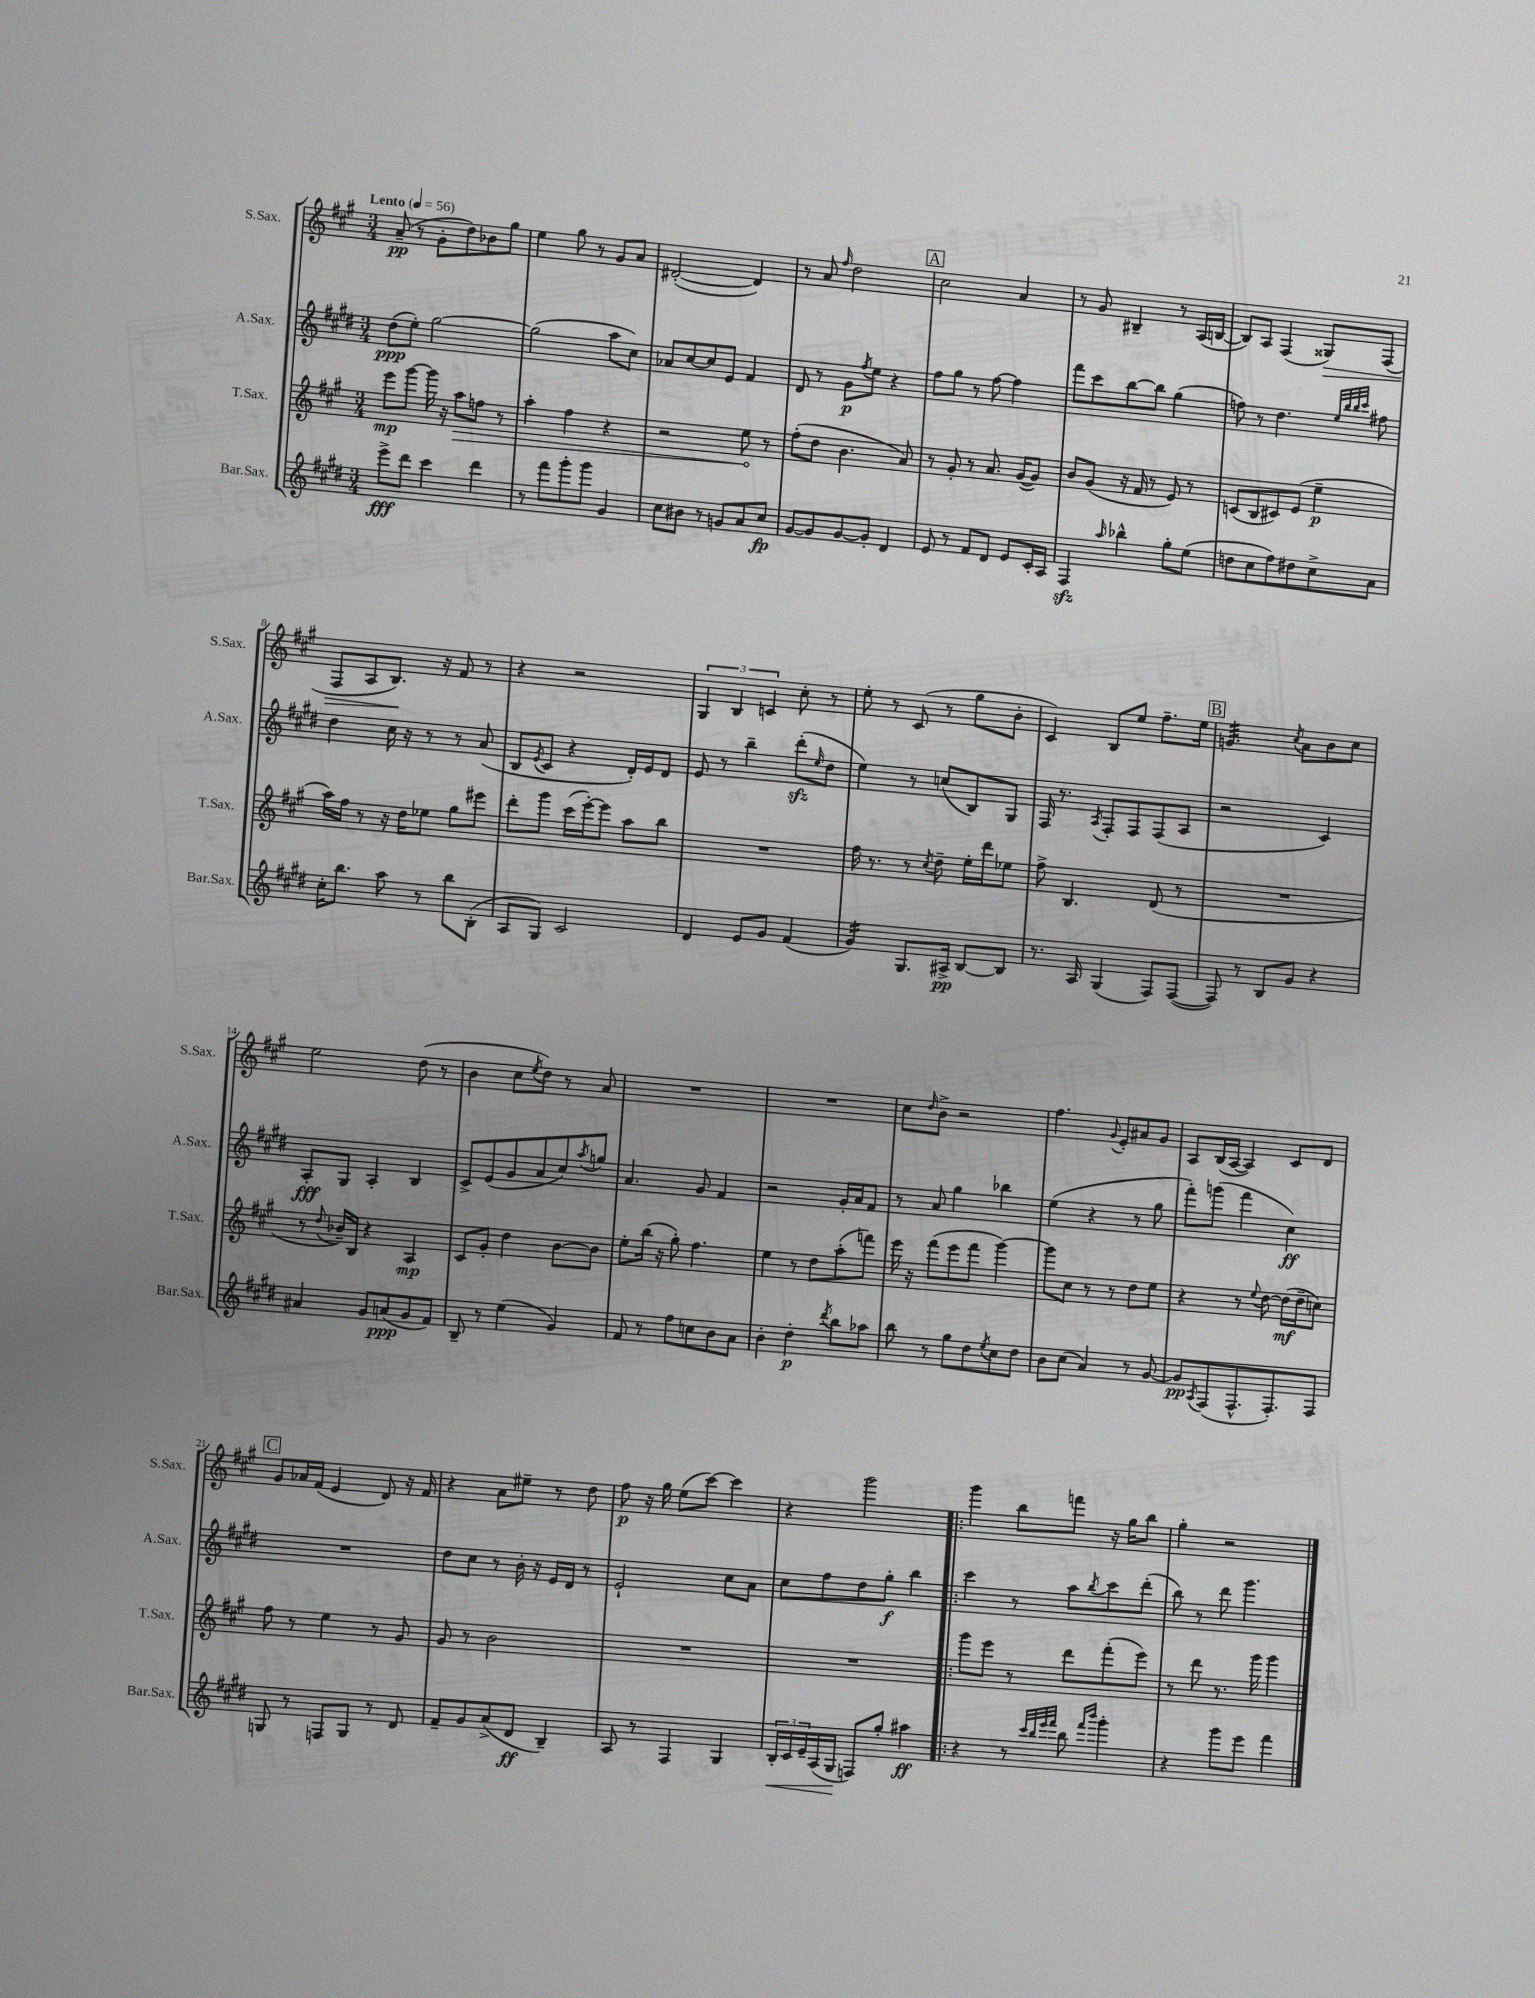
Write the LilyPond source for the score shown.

<<
\new StaffGroup <<
\new Staff = "s0" \with { instrumentName = "S.Sax." shortInstrumentName = "S.Sax." } {
    \clef treble \key a \major \numericTimeSignature \time 3/4 \tempo "Lento" 4 = 56
    a'8--\pp( r8 gis'8-. d''8) bes'8 gis''8 |
    e''4 gis''8 r8 gis'8 a'8 |
    dis'2~-.( dis'4) |
    r8 a'8 \grace { fis''16 } d''2 |
    \mark \markup { \box "A" } cis''2 a'4 |
    r8 gis'8 bis4-- r8 a16( b16~ |
    b8) a8 fis4( gisis8\>) fis8( |
    fis8 a8 b8.\!) r16 fis'8 r8 |
    r4 r2 |
    \tuplet 3/2 { gis4 b4 c'4 } cis''8-. r8 |
    e''8-. r8 cis'8( r8 gis''8 b'8-. |
    cis'4) b8 e''8 fis''8.-- e''16 |
    \mark \markup { \box "B" } g'4.:32 \acciaccatura { cis''8 } a'8 b'8 cis''8 |
    e''2 d''8( r8 |
    b'4 cis''8 \acciaccatura { e''8 } d''8) r8 a'8 |
    R2. |
    R2. |
    cis''8 \grace { d''16 } b'8-> r2 |
    fis''4. \appoggiatura { gis'8 } e'8-. ais'8 gis'8 |
    a8 b16( a16~ a4) cis'8 d'8 |
    \mark \markup { \box "C" } gis'8 aes'16 fis'16( e'4 d'8) r16 fis'16 |
    r4 a'8 eis''8-- r8 d''8 |
    fis''8\p r16 gis''16 e''8( cis'''8~) cis'''4 |
    r4 gis'''2 |
    \bar ".|:" gis'''4 b''8 f'''8 r16 gis''16 b''8 |
    gis''4-. r2 \bar "|." |
}
\new Staff = "s1" \with { instrumentName = "A.Sax." shortInstrumentName = "A.Sax." } {
    \clef treble \key e \major \numericTimeSignature \time 3/4
    dis''8\ppp( e''8-.) gis''2~ |
    gis''2( a''8 cis''8) |
    aes'8 cis''8~ cis''8 e'8 fis'4 |
    dis'8 r8 gis'8\p \acciaccatura { fis''8 } e''8 r4 |
    \mark \markup { \box "A" } fis''8 gis''8 r8 fis''8~ fis''4 |
    fis'''8 cis'''8 b''8~ b''8 gis''4( |
    f''8) r8 dis''4. \grace { e''32 b''32 b''32 cis'''32 } fis''8 |
    dis''4 cis''16 r16 r8 r8 a'8( |
    b8 \acciaccatura { e'8 } cis'8 r4 dis'16-.) e'16 dis'8 |
    e'8 r8 b''4-- dis'''8-.\sfz( \grace { e''16 } dis''8 |
    e''4) r8 c''8( b8) gis8 |
    fis16 r8. \acciaccatura { a8 } fis8-. fis8 fis8( a8 |
    \mark \markup { \box "B" } r2 cis'4) |
    a8-.\fff gis8 a4-. b4 |
    cis'8-> e'8( gis'8 a'8 cis''8) \acciaccatura { a''8 } g''8 |
    a'4. gis'8 fis'4 |
    r2 gis'16-. a'16 fis'8 |
    r8 a'8 gis''4 bes''4 |
    e''4( r4 r8 gis''8 |
    fis'''8-.) g'''8( fis'''4 cis''4\ff) |
    \mark \markup { \box "C" } R2. |
    dis''8 cis''8 r8 b'16-. r16 e'16 dis'16 r8 |
    e'2-! cis''8 a'8 |
    cis''8 fis''8 dis''8 gis''8-.\f b''4 |
    \bar ".|:" cis'''4 r8 a''8 \acciaccatura { b''8 } cis'''8 dis'''8-.( |
    b''8) r8 dis'''8 gis'''4. \bar "|." |
}
\new Staff = "s2" \with { instrumentName = "T.Sax." shortInstrumentName = "T.Sax." } {
    \clef treble \key a \major \numericTimeSignature \time 3/4
    e'''8\mp gis'''8~ gis'''16 r16 \once \override Hairpin.circled-tip = ##t a''8\> f''8 r8 |
    a''4-. fis''4 r4 |
    r2 e''8\! r8 |
    fis''8-.( d''8 b'4. a'8) |
    \mark \markup { \box "A" } r8 gis'8-. r8 a'8. gis'16~( gis'8) |
    b'8 gis'8( r16 fis'16 r8 e'8) r8 |
    c'8( b8 cis'8) e'8( e''4--\p |
    a''16) fis''16 r8 r16 d''16 ees''8 gis''8 eis'''8 |
    d'''8-. gis'''8 cis'''16( e'''16~-.) e'''8 a''8 b''8 |
    R2. |
    fis''16 r8. r8 \acciaccatura { cis''8 } d''8-- e''16-. d'''16 ees''8 |
    fis''8-> b4. d'8( r8 |
    \mark \markup { \box "B" } R2. |
    r8 \appoggiatura { d''8 } bes'16--) b16 r4 a4\mp |
    cis'8 gis'8-. d''4 b'8~ b'8 |
    e''8-. b''16( r16 gis''8-.) fis''4. |
    e''4 r8 d''8 a''8-.( f'''8) |
    e'''16 r16 fis'''8( e'''8 fis'''8 gis'''4~) |
    gis'''8 cis''8 r8 r8 d''8 e''8 |
    r4 r8 \appoggiatura { e''8 } d''8~ d''16\mf( d''16-- c''8) |
    \mark \markup { \box "C" } fis''8 r8 e''4 r8 gis'8 |
    gis'8 r8 b'2 |
    R2. |
    R2. |
    \bar ".|:" gis'''8 e'''8 r8 d'''8 fis'''8-.( e'''8) |
    r8 d'''8 r8. gis'''16 gis'''4 \bar "|." |
}
\new Staff = "s3" \with { instrumentName = "Bar.Sax." shortInstrumentName = "Bar.Sax." } {
    \clef treble \key e \major \numericTimeSignature \time 3/4
    e'''8->\fff dis'''8 cis'''4 dis'''4 |
    r8 fis'''8 gis'''8-. gis'''8 gis'4 |
    cis''8 bis'8 r8 g'8 a'8 cis''8\fp |
    gis'8~ gis'8 gis'8~ gis'8-. dis'4 |
    \mark \markup { \box "A" } e'8 r8 fis'8 dis'8 e'8 cis'16-. a16 |
    fis4\sfz \grace { a''16 } bes''4-^ gis''8-. e''8( |
    d''8 cis''8 fis''8) dis''8 cis''8-> a'8 |
    cis''16-. b''8. a''8 r8 b''8 b8-.( |
    a8 gis8) cis'2 |
    dis'4 e'8 gis'8 fis'4( |
    gis'4:16) gis8. ais16->\pp b8~ b8 |
    r8. a16 gis4( fis8) fis8~( |
    \mark \markup { \box "B" } fis8) r8 b8 gis'8 r4 |
    ais'4 gis'8 a'8\ppp( gis'8 fis'8) |
    b8-- r8 e''4( gis'4) |
    fis'8 r8 fis''8 c''8 b'8 a'8 |
    b'4-. dis''4-.\p \acciaccatura { dis'''8 } b''8 aes''8 |
    b''8 r8 gis''8 dis''8 \acciaccatura { e''8 } cis''8 dis''8 |
    b'8 cis''8( a'4) r8 gis'8~ |
    gis'8\pp \acciaccatura { a8 } fis8( fis8.-^ fis8.-.) fis8 |
    \mark \markup { \box "C" } g8 r8 f8 g8 r8 dis'8 |
    fis'8-- gis'8 a'8->( dis'8\ff b4--) |
    a8 r8 fis4 gis4 |
    \tuplet 3/2 { b16-.\< cis'16 e'16-- } a16( gis16\! f8) gis''8-. ais''4\ff |
    \bar ".|:" r4 r8 \grace { cis'''32 b''32 e'''32 fis'''32 } b''8 \grace { fis'''16 b'''16 } gis'''4-. |
    r4 gis'''8 e'''8 fis'''4 \bar "|." |
}
>>
>>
_____
#### What to do:
How many lines in the rows above contain the word "treble"? Reply with the number alone.

#### Written response:
4